(Information shown)
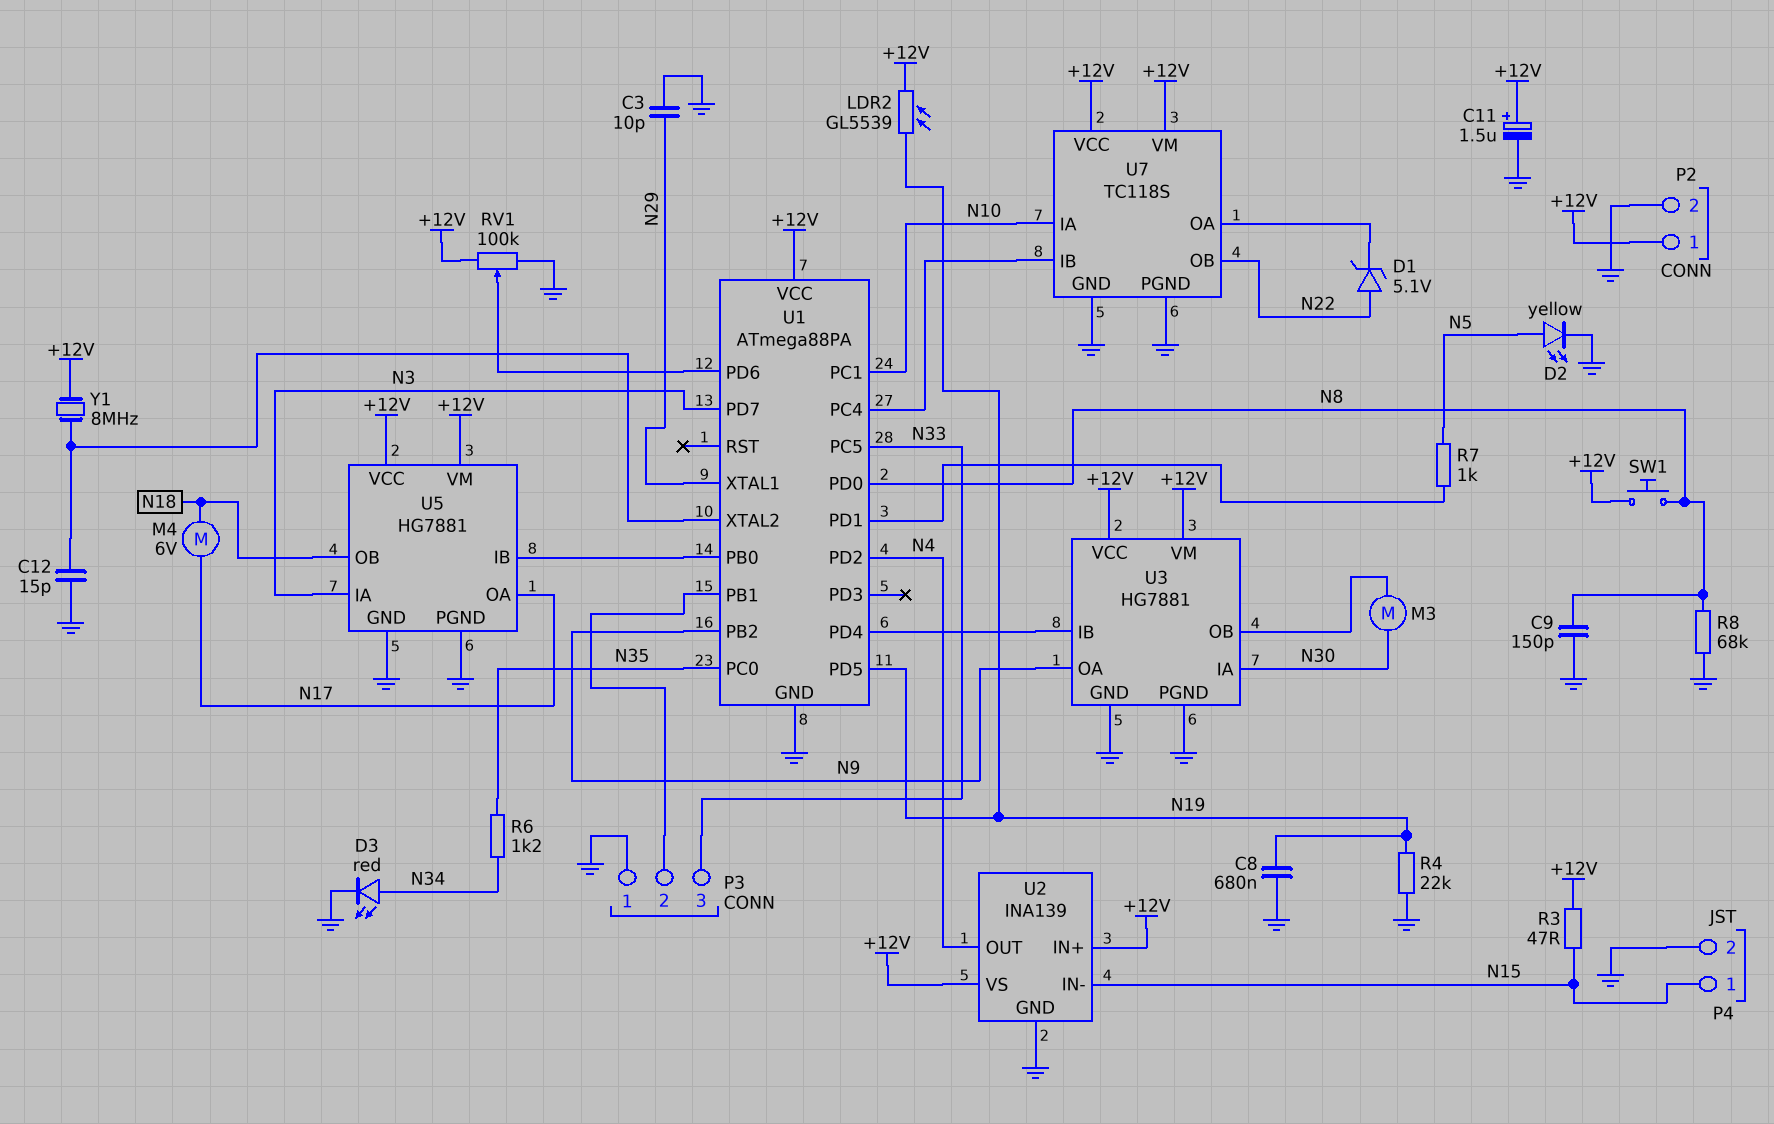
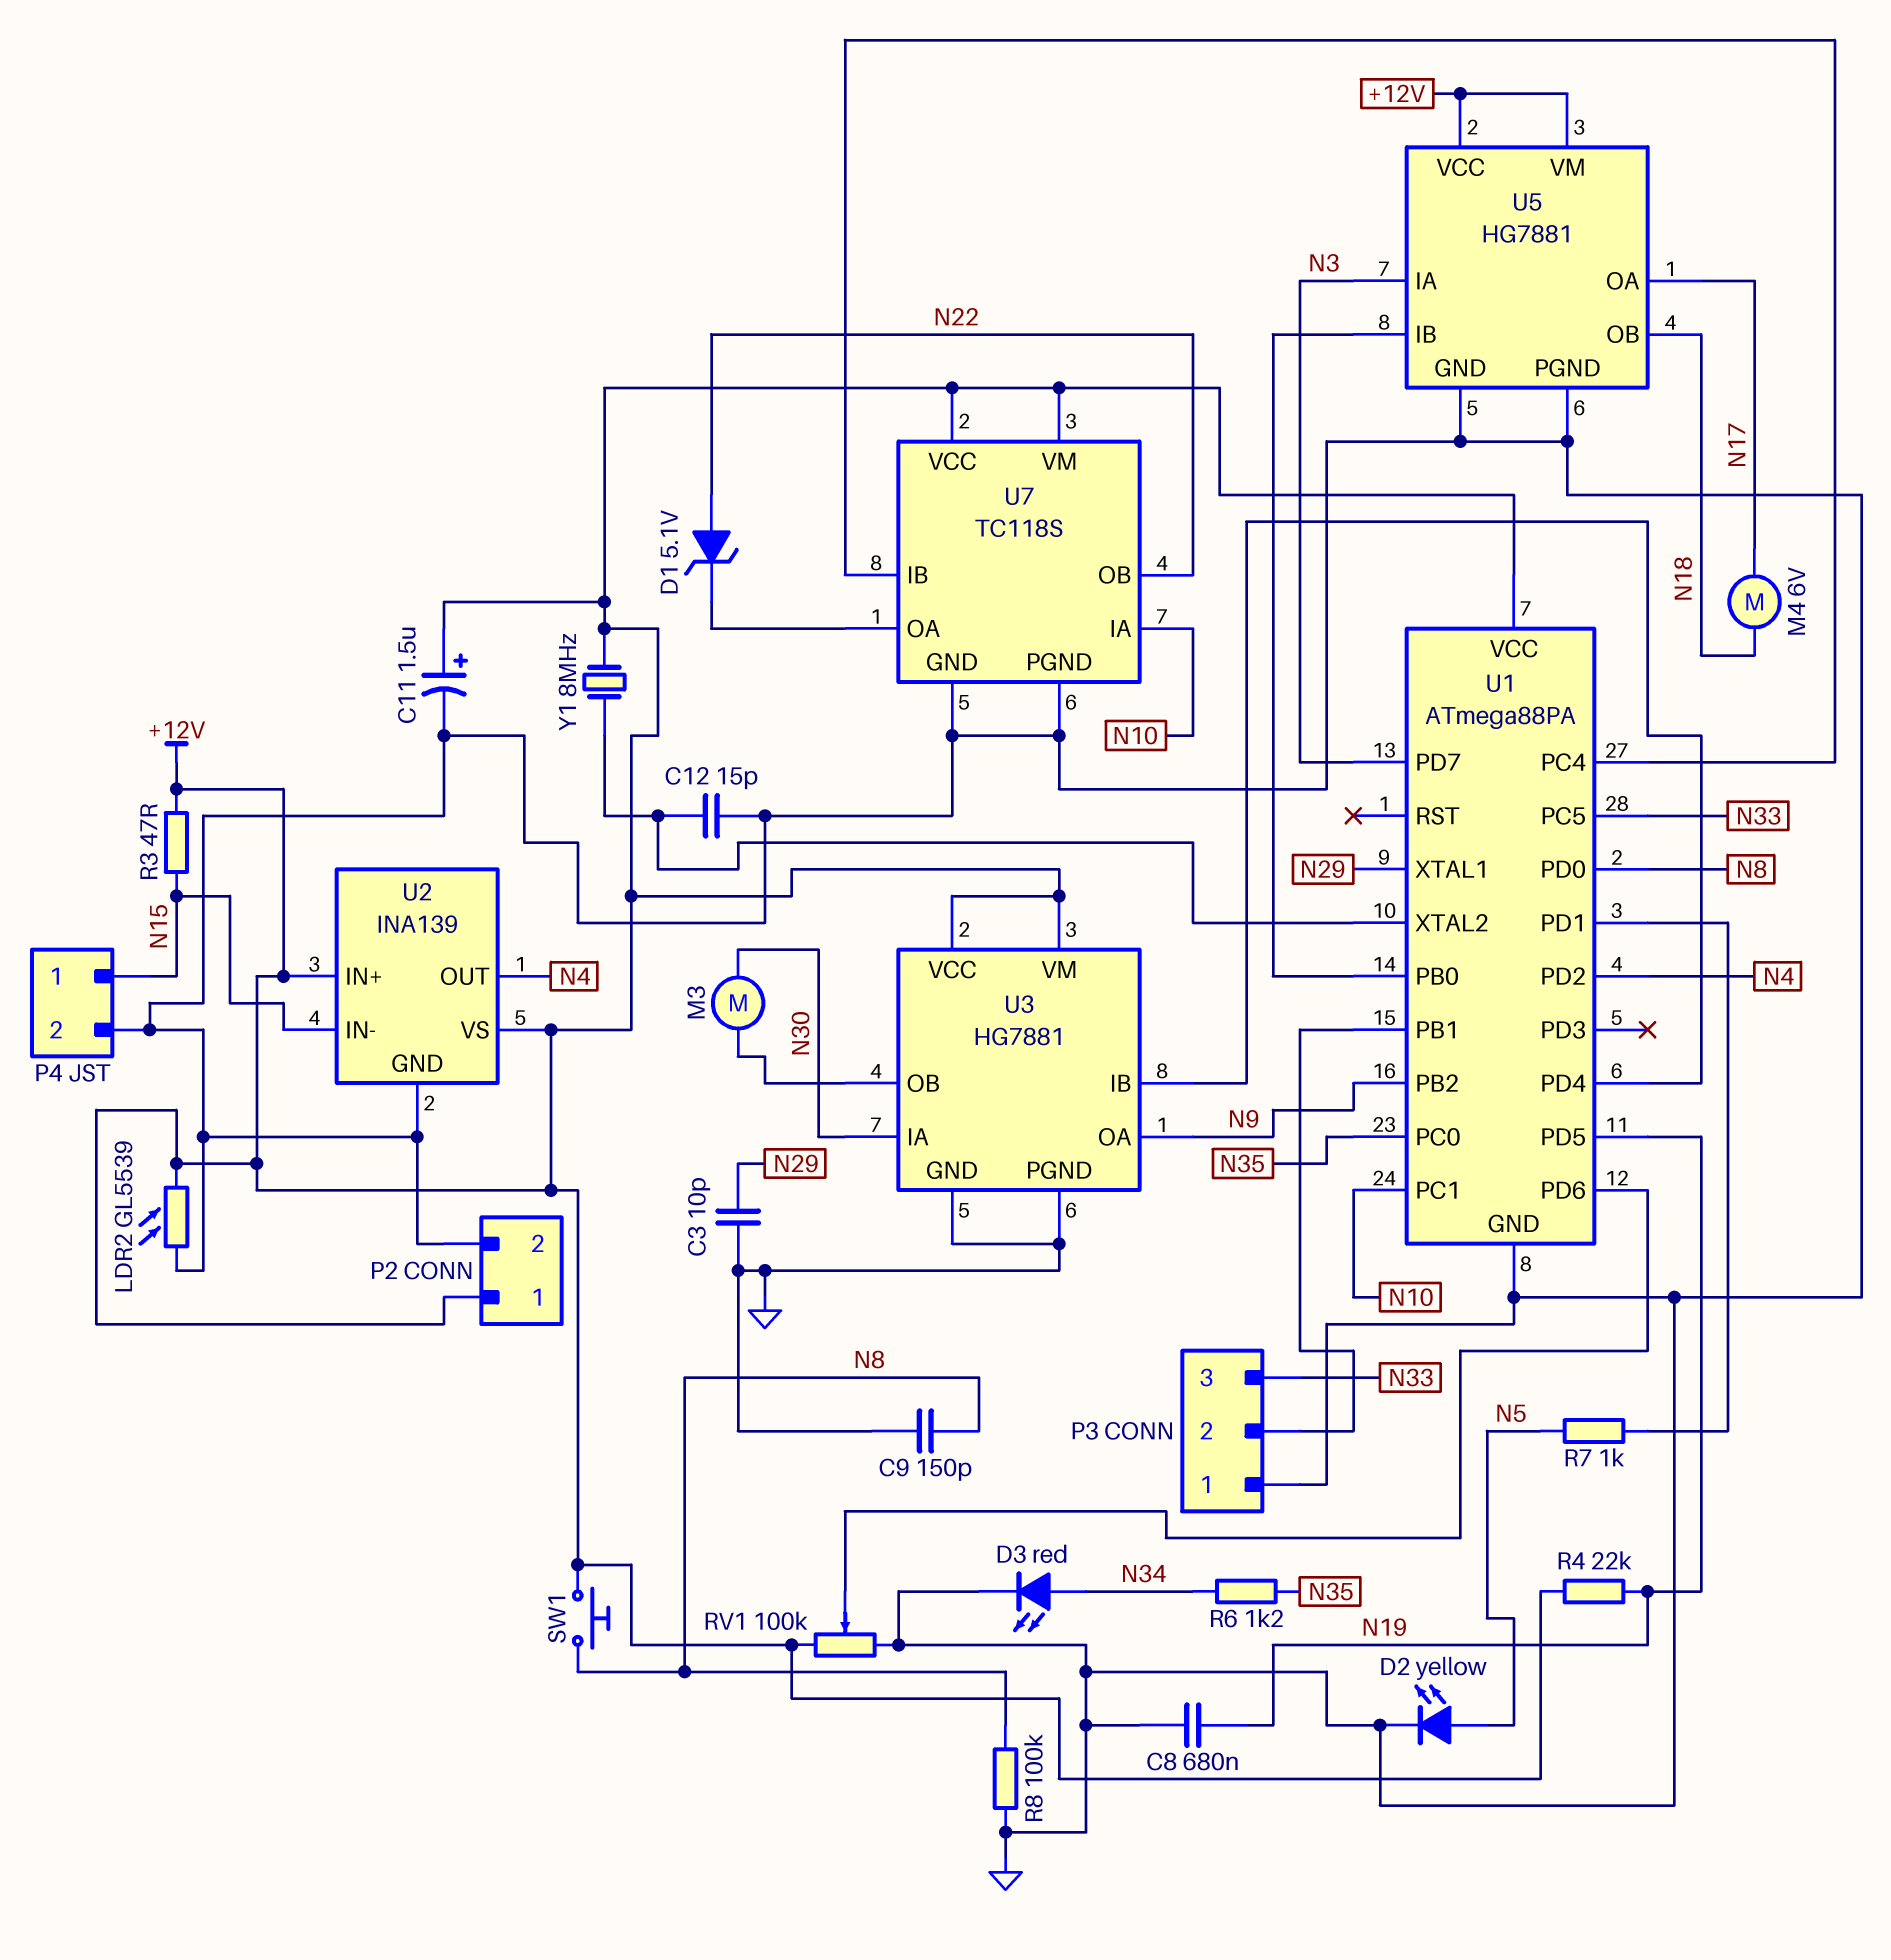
LDR2: GL5539 (+12V, N19) -> GL5539 (+12V, GND)
R4: 22k (GND, N19) -> 22k (+12V, N19)
R8: 68k (GND, N8) -> 100k (GND, N8)

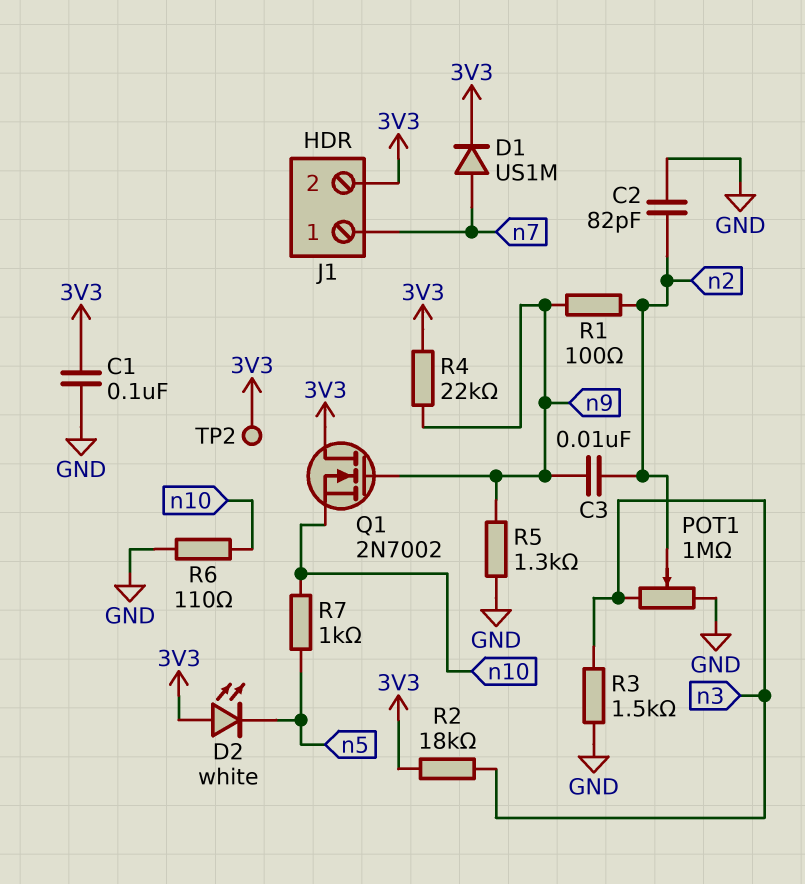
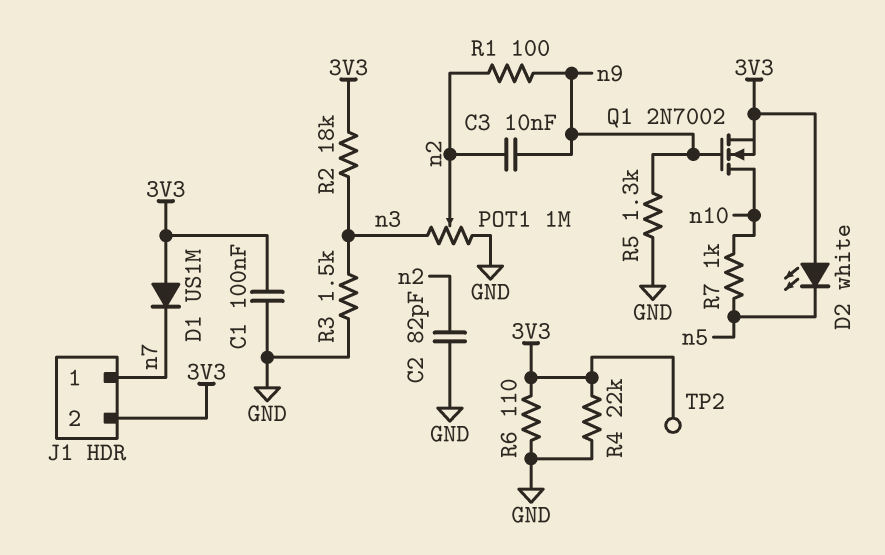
D1: diode US1M (A n7, K 3V3) -> diode US1M (A 3V3, K n7)
Q1: NMOS 2N7002 (G n9, D 3V3, S n10) -> NMOS 2N7002 (G n9, D n10, S 3V3)
R4: 22k (3V3, n9) -> 22k (3V3, GND)
R6: 110 (GND, n10) -> 110 (3V3, GND)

(Problem statement) Each record above has to be written out again in full, but its pictures must not be.

(Answer section)
LDR2: GL5539 (+12V, N19) -> GL5539 (+12V, GND)
R4: 22k (GND, N19) -> 22k (+12V, N19)
R8: 68k (GND, N8) -> 100k (GND, N8)

D1: diode US1M (A n7, K 3V3) -> diode US1M (A 3V3, K n7)
Q1: NMOS 2N7002 (G n9, D 3V3, S n10) -> NMOS 2N7002 (G n9, D n10, S 3V3)
R4: 22k (3V3, n9) -> 22k (3V3, GND)
R6: 110 (GND, n10) -> 110 (3V3, GND)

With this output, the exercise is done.